[ENTRIES PROVIDED]
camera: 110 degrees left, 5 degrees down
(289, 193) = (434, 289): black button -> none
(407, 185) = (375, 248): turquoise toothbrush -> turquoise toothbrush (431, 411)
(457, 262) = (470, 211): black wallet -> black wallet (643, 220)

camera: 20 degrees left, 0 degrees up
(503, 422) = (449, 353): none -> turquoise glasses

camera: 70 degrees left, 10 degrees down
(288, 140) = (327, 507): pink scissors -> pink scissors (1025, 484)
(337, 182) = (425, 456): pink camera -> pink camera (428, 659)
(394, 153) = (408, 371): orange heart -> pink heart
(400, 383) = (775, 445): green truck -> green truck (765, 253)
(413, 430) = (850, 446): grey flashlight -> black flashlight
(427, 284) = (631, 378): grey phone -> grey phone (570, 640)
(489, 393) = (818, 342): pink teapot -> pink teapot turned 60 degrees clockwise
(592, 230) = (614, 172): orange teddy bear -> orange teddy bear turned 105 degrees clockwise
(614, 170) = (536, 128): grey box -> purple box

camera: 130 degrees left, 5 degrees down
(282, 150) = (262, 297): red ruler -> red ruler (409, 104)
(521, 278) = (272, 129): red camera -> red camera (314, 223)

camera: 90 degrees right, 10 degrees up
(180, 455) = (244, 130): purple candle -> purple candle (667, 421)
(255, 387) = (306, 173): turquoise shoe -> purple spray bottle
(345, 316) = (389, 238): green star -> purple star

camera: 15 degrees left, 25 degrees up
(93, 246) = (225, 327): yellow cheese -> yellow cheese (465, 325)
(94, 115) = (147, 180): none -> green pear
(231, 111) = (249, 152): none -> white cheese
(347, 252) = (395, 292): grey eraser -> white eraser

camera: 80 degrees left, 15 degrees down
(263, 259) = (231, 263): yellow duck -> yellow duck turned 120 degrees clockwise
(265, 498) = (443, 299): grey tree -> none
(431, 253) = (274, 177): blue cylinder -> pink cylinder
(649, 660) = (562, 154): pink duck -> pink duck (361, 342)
[/ENTRIES PROVIDED]
- [INSTRUCTIONS FOR THE TASK]: Return each entry above exactly, leaving none out.

- [ANSWER BOX]:
camera: 110 degrees left, 5 degrees down
(289, 193) = (434, 289): black button -> none
(407, 185) = (375, 248): turquoise toothbrush -> turquoise toothbrush (431, 411)
(457, 262) = (470, 211): black wallet -> black wallet (643, 220)

camera: 20 degrees left, 0 degrees up
(503, 422) = (449, 353): none -> turquoise glasses

camera: 70 degrees left, 10 degrees down
(288, 140) = (327, 507): pink scissors -> pink scissors (1025, 484)
(337, 182) = (425, 456): pink camera -> pink camera (428, 659)
(394, 153) = (408, 371): orange heart -> pink heart
(400, 383) = (775, 445): green truck -> green truck (765, 253)
(413, 430) = (850, 446): grey flashlight -> black flashlight
(427, 284) = (631, 378): grey phone -> grey phone (570, 640)
(489, 393) = (818, 342): pink teapot -> pink teapot turned 60 degrees clockwise
(592, 230) = (614, 172): orange teddy bear -> orange teddy bear turned 105 degrees clockwise
(614, 170) = (536, 128): grey box -> purple box

camera: 130 degrees left, 5 degrees down
(282, 150) = (262, 297): red ruler -> red ruler (409, 104)
(521, 278) = (272, 129): red camera -> red camera (314, 223)

camera: 90 degrees right, 10 degrees up
(180, 455) = (244, 130): purple candle -> purple candle (667, 421)
(255, 387) = (306, 173): turquoise shoe -> purple spray bottle
(345, 316) = (389, 238): green star -> purple star

camera: 15 degrees left, 25 degrees up
(93, 246) = (225, 327): yellow cheese -> yellow cheese (465, 325)
(94, 115) = (147, 180): none -> green pear
(231, 111) = (249, 152): none -> white cheese
(347, 252) = (395, 292): grey eraser -> white eraser

camera: 80 degrees left, 15 degrees down
(263, 259) = (231, 263): yellow duck -> yellow duck turned 120 degrees clockwise
(265, 498) = (443, 299): grey tree -> none
(431, 253) = (274, 177): blue cylinder -> pink cylinder
(649, 660) = (562, 154): pink duck -> pink duck (361, 342)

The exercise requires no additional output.